(Scene difference descriptions)

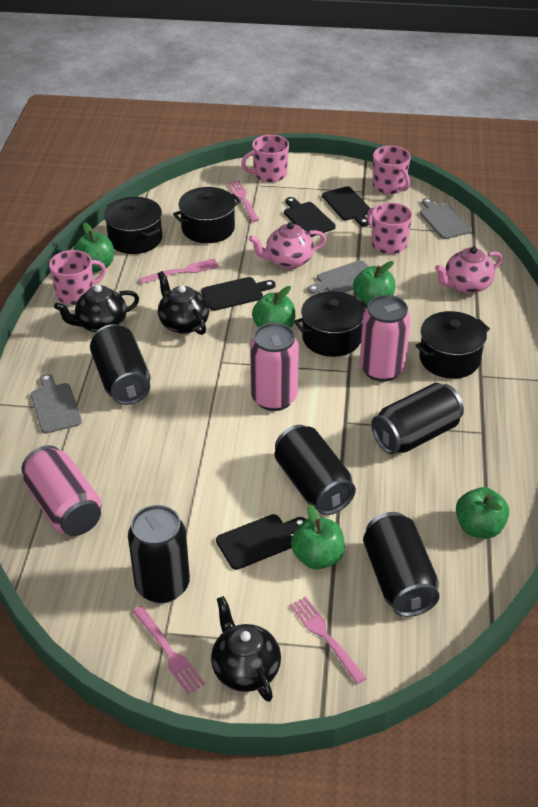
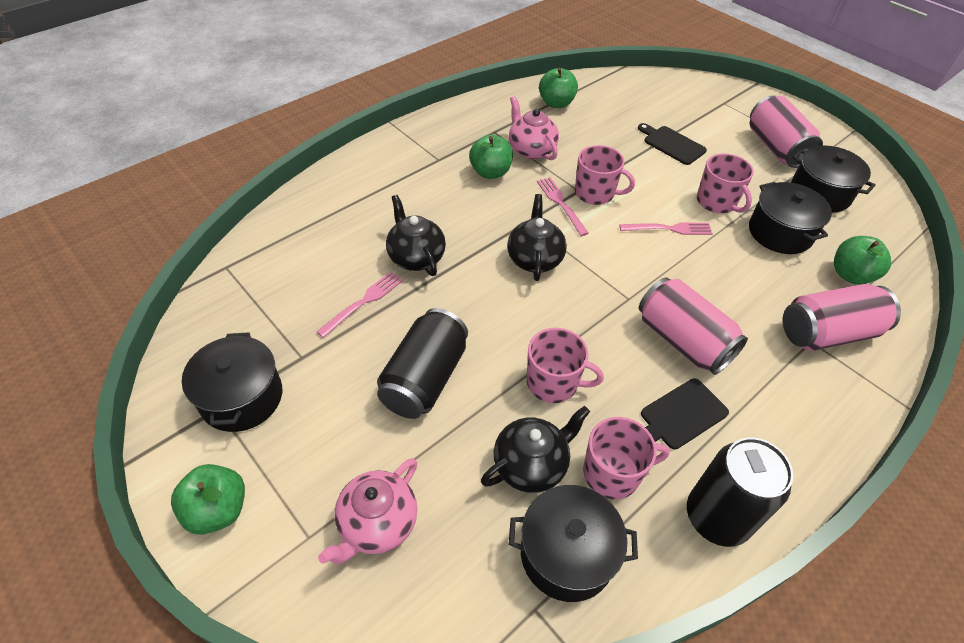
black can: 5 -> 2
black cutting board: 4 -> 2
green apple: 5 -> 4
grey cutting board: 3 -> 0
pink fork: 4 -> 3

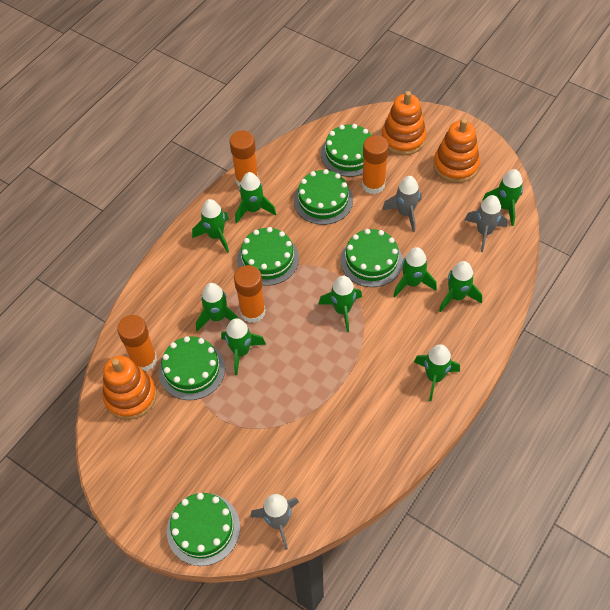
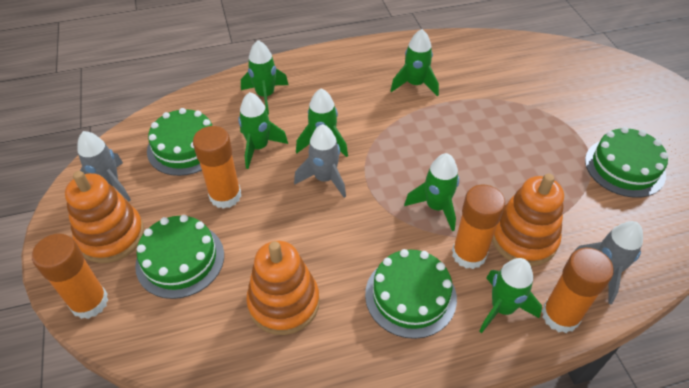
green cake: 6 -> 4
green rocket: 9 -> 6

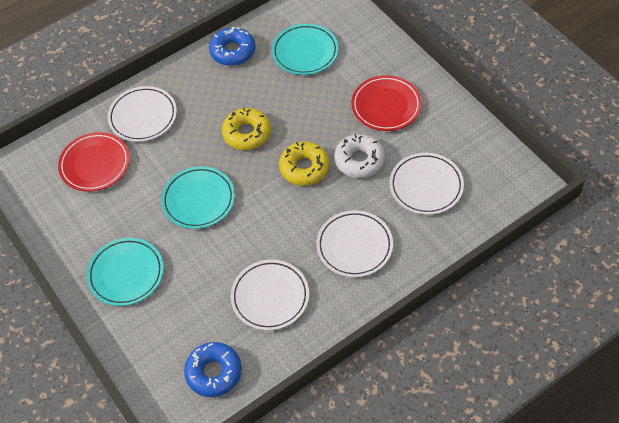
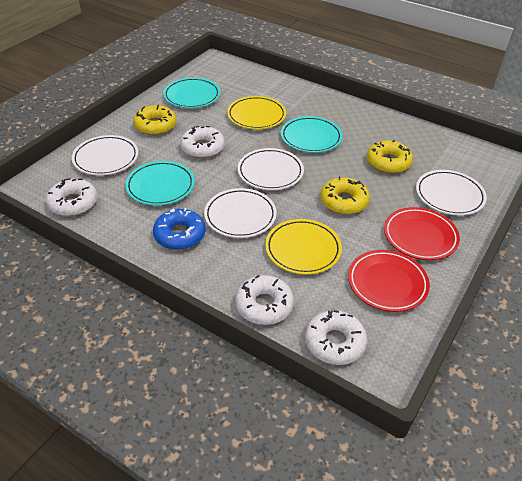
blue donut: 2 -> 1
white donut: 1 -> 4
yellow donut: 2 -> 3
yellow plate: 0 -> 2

> [Task to complete]
Copy exactly the lines that run from the one containing "green apple: 5 -> 4" to the last line of the records, both included, and leave out every picture.

> [Solution]
green apple: 5 -> 4
grey cutting board: 3 -> 0
pink fork: 4 -> 3

green cake: 6 -> 4
green rocket: 9 -> 6

blue donut: 2 -> 1
white donut: 1 -> 4
yellow donut: 2 -> 3
yellow plate: 0 -> 2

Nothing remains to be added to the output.